*THE PROBLEM:* The following entries should be restated word for word, pictures excluded.

*MATERIAL FOR THIS EXERCISE:*

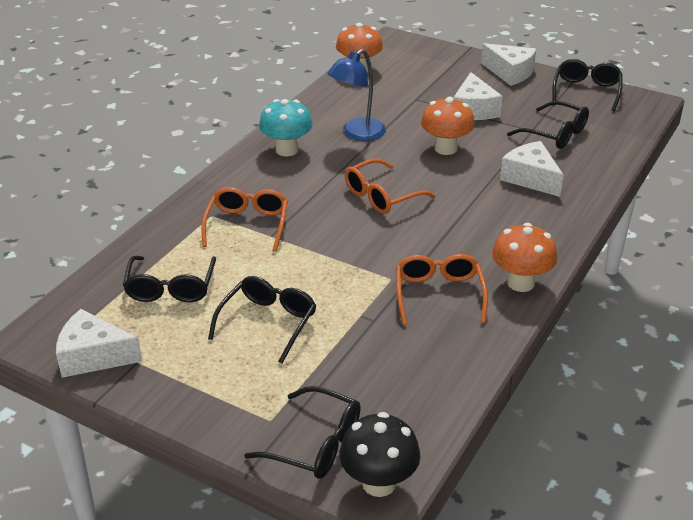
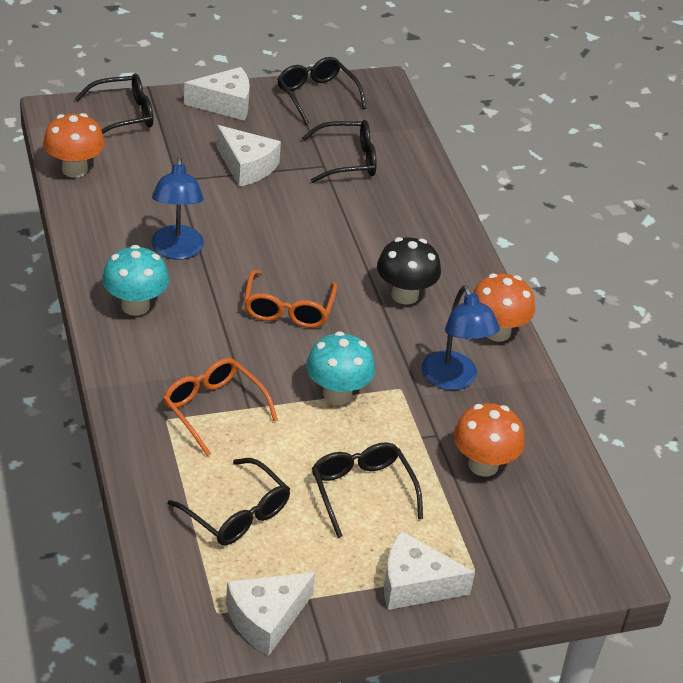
camera: 50 degrees left, 5 degrees up
(316, 444) = (530, 565): black glasses -> black glasses (124, 115)
(340, 258) = (337, 394): none -> turquoise mushroom
(379, 483) = (605, 562): black mushroom -> black mushroom (405, 295)
(439, 294) = (453, 380): orange glasses -> blue lamp
(446, 148) = (277, 226): orange mushroom -> orange mushroom (483, 465)
(530, 178) = (384, 221): white cheese -> white cheese (415, 584)

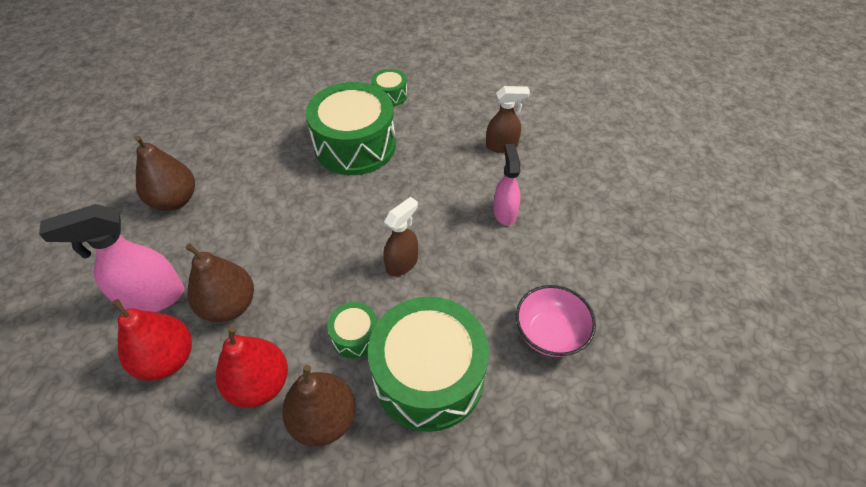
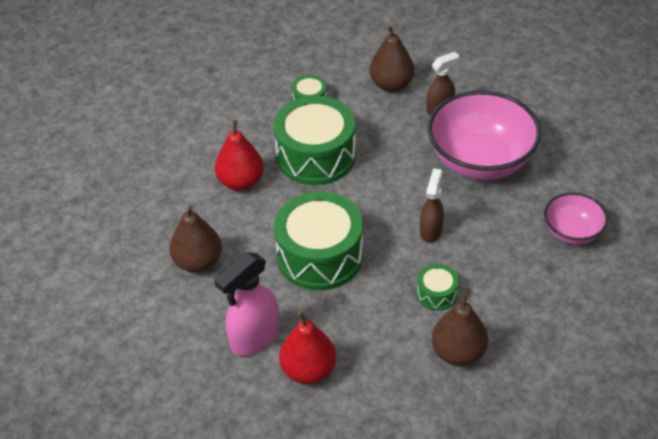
camera: 25 degrees left, 5 degrees down
(229, 305) = (322, 316): brown pear -> brown pear (391, 85)
(260, 384) = (393, 353): red pear -> red pear (241, 182)
(428, 376) = (509, 295): green drum -> green drum (320, 256)
(504, 212) = (480, 161): pink spray bottle -> pink bowl

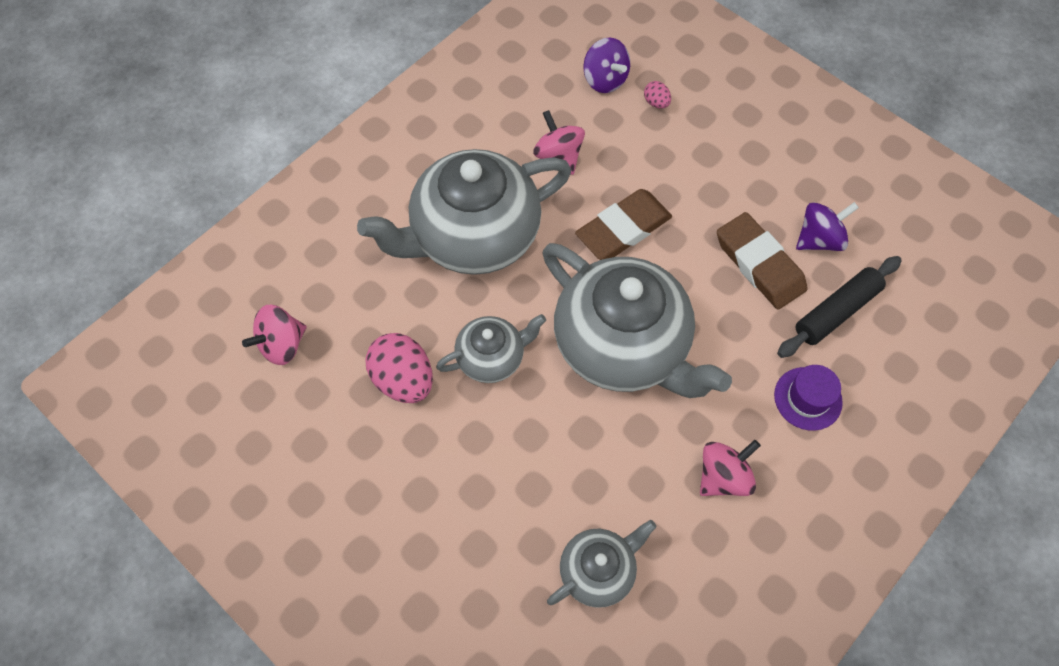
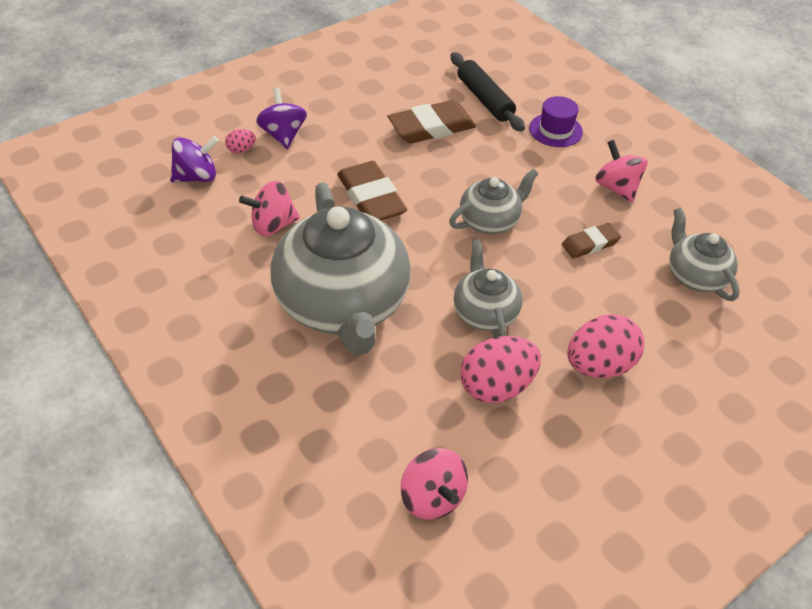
camera: 80 degrees left, 15 degrees down
(447, 470) = (599, 365): none -> pink egg
(617, 452) = (590, 244): none -> brown eraser
(623, 346) = (490, 221): grey teapot -> grey teapot, size x0.50
(819, 239) = (418, 92): purple spinning top -> purple spinning top (283, 135)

*RESPONSE AREA:*
camera: 50 degrees left, 5 degrees up
(316, 444) = (530, 565): black glasses -> black glasses (124, 115)
(340, 258) = (337, 394): none -> turquoise mushroom
(379, 483) = (605, 562): black mushroom -> black mushroom (405, 295)
(439, 294) = (453, 380): orange glasses -> blue lamp
(446, 148) = (277, 226): orange mushroom -> orange mushroom (483, 465)
(530, 178) = (384, 221): white cheese -> white cheese (415, 584)

camera: 25 degrees left, 5 degrees down
(229, 305) = (322, 316): brown pear -> brown pear (391, 85)
(260, 384) = (393, 353): red pear -> red pear (241, 182)
(428, 376) = (509, 295): green drum -> green drum (320, 256)
(504, 212) = (480, 161): pink spray bottle -> pink bowl

camera: 80 degrees left, 15 degrees down
(447, 470) = (599, 365): none -> pink egg
(617, 452) = (590, 244): none -> brown eraser
(623, 346) = (490, 221): grey teapot -> grey teapot, size x0.50
(819, 239) = (418, 92): purple spinning top -> purple spinning top (283, 135)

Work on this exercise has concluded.